Your assignment.
Looking at the entries underneath, work out how many lines contain "added". Write only that number.

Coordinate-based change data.
__________
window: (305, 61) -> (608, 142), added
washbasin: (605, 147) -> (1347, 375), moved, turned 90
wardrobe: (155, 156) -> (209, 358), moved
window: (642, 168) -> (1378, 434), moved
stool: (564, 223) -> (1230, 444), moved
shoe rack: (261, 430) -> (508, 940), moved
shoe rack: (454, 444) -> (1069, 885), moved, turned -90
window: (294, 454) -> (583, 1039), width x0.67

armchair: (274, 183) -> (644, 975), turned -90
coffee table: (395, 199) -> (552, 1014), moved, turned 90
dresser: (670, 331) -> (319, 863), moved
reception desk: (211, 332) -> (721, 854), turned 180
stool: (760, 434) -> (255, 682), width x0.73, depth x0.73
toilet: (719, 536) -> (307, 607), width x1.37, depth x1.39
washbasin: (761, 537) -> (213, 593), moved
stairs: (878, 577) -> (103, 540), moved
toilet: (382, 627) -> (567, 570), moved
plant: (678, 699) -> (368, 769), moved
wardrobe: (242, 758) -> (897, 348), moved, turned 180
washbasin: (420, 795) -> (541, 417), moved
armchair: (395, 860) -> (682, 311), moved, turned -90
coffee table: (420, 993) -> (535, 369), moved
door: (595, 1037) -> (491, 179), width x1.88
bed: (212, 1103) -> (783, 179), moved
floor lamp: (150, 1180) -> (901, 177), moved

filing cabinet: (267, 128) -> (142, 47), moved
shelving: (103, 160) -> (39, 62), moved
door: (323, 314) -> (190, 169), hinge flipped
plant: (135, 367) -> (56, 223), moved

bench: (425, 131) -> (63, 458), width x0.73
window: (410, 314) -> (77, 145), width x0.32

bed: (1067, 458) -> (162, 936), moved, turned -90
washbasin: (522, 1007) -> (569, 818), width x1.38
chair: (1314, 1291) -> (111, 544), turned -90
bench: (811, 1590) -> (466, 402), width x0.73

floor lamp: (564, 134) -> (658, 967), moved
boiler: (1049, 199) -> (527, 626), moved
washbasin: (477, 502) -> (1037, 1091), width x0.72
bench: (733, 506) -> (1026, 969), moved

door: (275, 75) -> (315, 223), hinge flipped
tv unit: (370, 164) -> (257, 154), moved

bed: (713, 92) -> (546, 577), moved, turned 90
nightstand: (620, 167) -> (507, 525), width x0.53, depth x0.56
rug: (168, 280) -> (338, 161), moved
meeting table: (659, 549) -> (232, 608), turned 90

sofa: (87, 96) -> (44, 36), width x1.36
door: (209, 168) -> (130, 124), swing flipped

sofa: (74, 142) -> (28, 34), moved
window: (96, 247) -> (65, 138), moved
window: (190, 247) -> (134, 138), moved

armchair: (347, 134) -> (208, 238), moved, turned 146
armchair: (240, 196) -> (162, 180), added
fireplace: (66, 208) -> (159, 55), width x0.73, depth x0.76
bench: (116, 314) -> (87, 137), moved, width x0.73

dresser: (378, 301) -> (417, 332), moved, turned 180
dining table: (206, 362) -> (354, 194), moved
__________
Response below.
2